=== Task directions ===
Below are the records; pull every line that includes "green".

=== Data listing ===
▼▼▼

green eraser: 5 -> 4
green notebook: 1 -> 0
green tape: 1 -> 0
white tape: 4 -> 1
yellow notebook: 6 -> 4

▲▲▲
▼▼▼

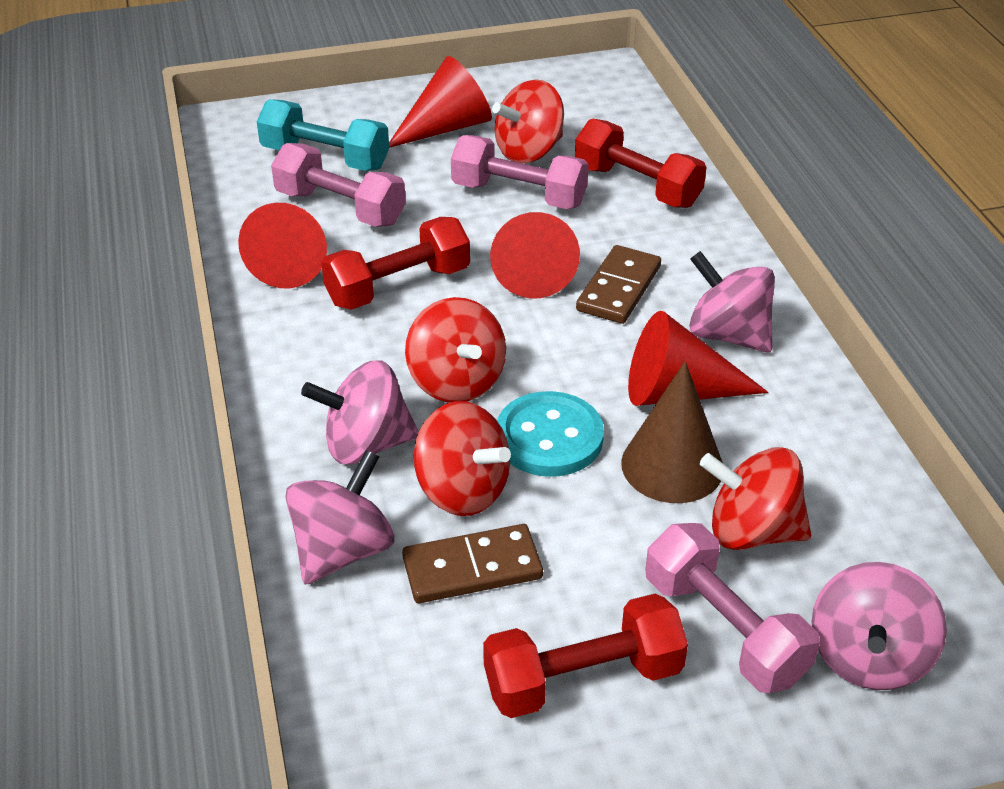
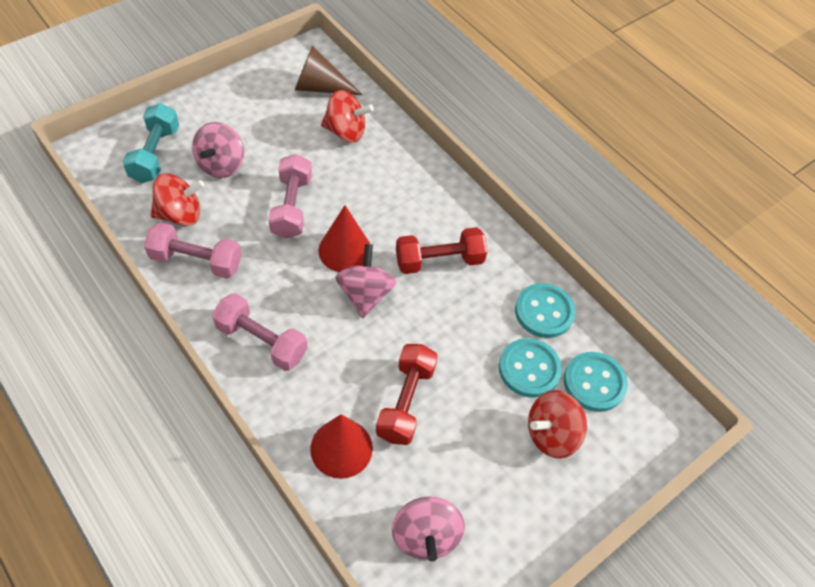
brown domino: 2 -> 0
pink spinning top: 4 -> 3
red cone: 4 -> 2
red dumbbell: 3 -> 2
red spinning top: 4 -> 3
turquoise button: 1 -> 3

▲▲▲
▼▼▼

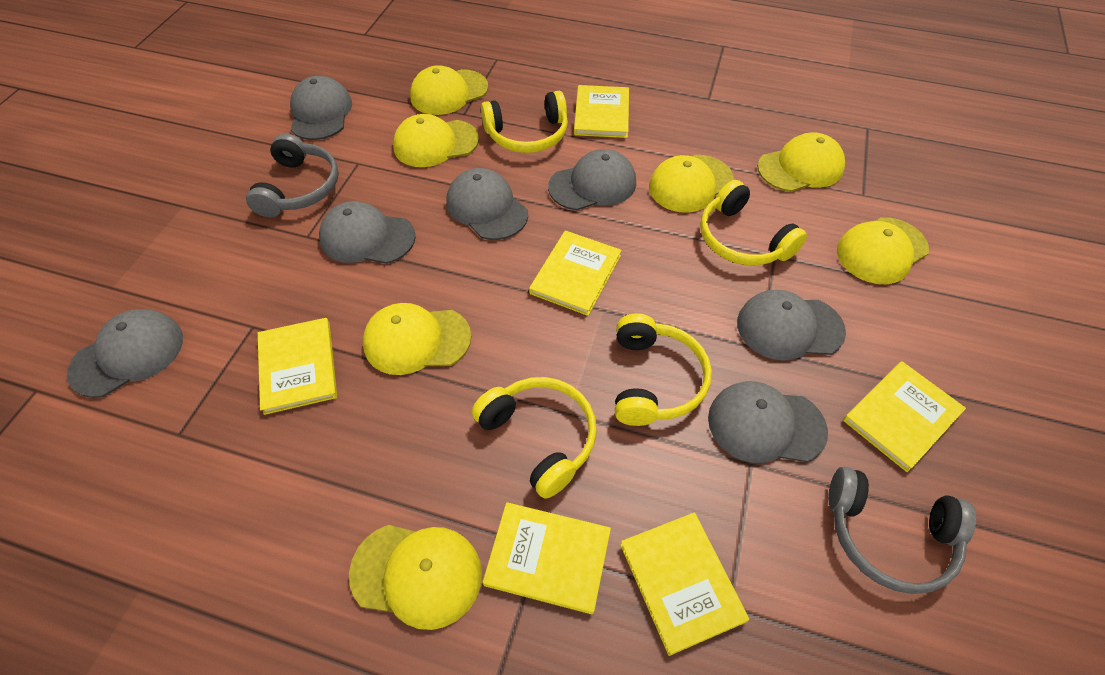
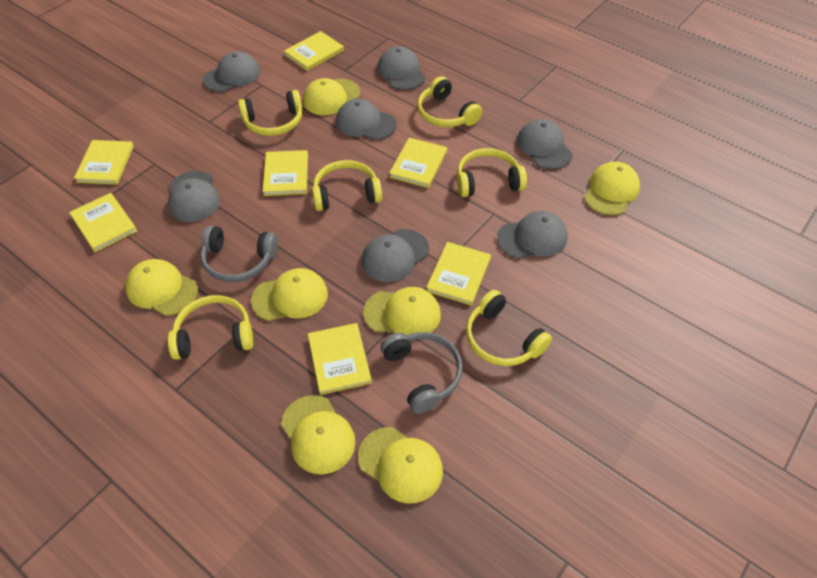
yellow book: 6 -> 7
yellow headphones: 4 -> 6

▲▲▲

=== Written response ===
green eraser: 5 -> 4
green notebook: 1 -> 0
green tape: 1 -> 0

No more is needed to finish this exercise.